> [SUPPLIED DATA]

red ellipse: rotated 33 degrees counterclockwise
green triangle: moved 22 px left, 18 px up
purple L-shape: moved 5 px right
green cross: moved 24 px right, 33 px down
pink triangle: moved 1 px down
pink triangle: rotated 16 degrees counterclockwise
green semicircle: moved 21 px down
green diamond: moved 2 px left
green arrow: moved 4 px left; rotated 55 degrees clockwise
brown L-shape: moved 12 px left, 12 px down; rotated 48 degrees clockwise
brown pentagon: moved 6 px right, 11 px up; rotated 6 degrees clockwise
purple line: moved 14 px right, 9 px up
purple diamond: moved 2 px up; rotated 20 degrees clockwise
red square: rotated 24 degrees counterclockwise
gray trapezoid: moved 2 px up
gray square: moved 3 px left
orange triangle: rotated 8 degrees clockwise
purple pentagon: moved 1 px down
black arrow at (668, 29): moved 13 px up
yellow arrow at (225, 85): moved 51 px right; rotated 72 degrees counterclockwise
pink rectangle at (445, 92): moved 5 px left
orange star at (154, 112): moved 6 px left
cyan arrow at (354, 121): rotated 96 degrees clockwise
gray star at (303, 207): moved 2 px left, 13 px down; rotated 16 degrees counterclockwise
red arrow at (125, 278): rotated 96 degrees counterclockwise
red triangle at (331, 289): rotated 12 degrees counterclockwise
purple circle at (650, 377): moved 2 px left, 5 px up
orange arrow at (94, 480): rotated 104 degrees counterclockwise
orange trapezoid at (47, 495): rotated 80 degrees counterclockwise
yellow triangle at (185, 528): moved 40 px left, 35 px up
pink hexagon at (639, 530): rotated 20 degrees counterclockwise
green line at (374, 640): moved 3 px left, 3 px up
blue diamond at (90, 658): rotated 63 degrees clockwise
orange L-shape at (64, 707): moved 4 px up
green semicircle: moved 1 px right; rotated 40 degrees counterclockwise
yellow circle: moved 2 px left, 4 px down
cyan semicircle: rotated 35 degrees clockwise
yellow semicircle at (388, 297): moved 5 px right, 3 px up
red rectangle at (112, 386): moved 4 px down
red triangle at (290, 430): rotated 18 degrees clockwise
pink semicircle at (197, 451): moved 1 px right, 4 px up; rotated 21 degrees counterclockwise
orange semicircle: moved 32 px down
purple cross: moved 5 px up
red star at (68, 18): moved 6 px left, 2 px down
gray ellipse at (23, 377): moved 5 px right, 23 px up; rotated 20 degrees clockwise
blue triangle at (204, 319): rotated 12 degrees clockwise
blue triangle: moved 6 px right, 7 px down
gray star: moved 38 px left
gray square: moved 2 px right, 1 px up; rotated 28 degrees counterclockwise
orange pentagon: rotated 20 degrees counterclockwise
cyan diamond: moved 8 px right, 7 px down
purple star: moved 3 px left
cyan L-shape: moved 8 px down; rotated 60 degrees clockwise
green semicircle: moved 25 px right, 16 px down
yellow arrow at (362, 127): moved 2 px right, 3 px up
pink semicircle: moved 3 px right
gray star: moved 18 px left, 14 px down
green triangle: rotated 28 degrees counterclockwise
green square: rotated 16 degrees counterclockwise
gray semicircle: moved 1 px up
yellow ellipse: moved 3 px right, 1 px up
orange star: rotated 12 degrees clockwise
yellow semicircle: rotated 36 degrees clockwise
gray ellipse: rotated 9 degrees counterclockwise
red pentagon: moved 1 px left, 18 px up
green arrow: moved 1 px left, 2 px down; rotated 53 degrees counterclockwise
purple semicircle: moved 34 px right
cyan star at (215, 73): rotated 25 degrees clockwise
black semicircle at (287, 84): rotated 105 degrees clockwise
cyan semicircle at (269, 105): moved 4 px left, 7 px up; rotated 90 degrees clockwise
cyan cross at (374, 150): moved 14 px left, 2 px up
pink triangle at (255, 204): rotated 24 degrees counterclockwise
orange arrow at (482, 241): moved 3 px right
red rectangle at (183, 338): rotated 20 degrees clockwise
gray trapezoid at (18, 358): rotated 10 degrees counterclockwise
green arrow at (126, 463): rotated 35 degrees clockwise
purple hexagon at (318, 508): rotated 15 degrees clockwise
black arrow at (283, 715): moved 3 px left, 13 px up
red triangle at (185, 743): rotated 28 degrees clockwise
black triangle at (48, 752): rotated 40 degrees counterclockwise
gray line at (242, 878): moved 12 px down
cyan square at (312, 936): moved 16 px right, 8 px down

> [WHAT THIS TASK INVOLVES]
In the entries above, one line contains "green diamond: moved 2 px left" and another contains "gray ellipse at". Reproduce exactly those two lines and the lines between them, nothing else.

> [RESULT OF THIS EXERCISE]
green diamond: moved 2 px left
green arrow: moved 4 px left; rotated 55 degrees clockwise
brown L-shape: moved 12 px left, 12 px down; rotated 48 degrees clockwise
brown pentagon: moved 6 px right, 11 px up; rotated 6 degrees clockwise
purple line: moved 14 px right, 9 px up
purple diamond: moved 2 px up; rotated 20 degrees clockwise
red square: rotated 24 degrees counterclockwise
gray trapezoid: moved 2 px up
gray square: moved 3 px left
orange triangle: rotated 8 degrees clockwise
purple pentagon: moved 1 px down
black arrow at (668, 29): moved 13 px up
yellow arrow at (225, 85): moved 51 px right; rotated 72 degrees counterclockwise
pink rectangle at (445, 92): moved 5 px left
orange star at (154, 112): moved 6 px left
cyan arrow at (354, 121): rotated 96 degrees clockwise
gray star at (303, 207): moved 2 px left, 13 px down; rotated 16 degrees counterclockwise
red arrow at (125, 278): rotated 96 degrees counterclockwise
red triangle at (331, 289): rotated 12 degrees counterclockwise
purple circle at (650, 377): moved 2 px left, 5 px up
orange arrow at (94, 480): rotated 104 degrees counterclockwise
orange trapezoid at (47, 495): rotated 80 degrees counterclockwise
yellow triangle at (185, 528): moved 40 px left, 35 px up
pink hexagon at (639, 530): rotated 20 degrees counterclockwise
green line at (374, 640): moved 3 px left, 3 px up
blue diamond at (90, 658): rotated 63 degrees clockwise
orange L-shape at (64, 707): moved 4 px up
green semicircle: moved 1 px right; rotated 40 degrees counterclockwise
yellow circle: moved 2 px left, 4 px down
cyan semicircle: rotated 35 degrees clockwise
yellow semicircle at (388, 297): moved 5 px right, 3 px up
red rectangle at (112, 386): moved 4 px down
red triangle at (290, 430): rotated 18 degrees clockwise
pink semicircle at (197, 451): moved 1 px right, 4 px up; rotated 21 degrees counterclockwise
orange semicircle: moved 32 px down
purple cross: moved 5 px up
red star at (68, 18): moved 6 px left, 2 px down
gray ellipse at (23, 377): moved 5 px right, 23 px up; rotated 20 degrees clockwise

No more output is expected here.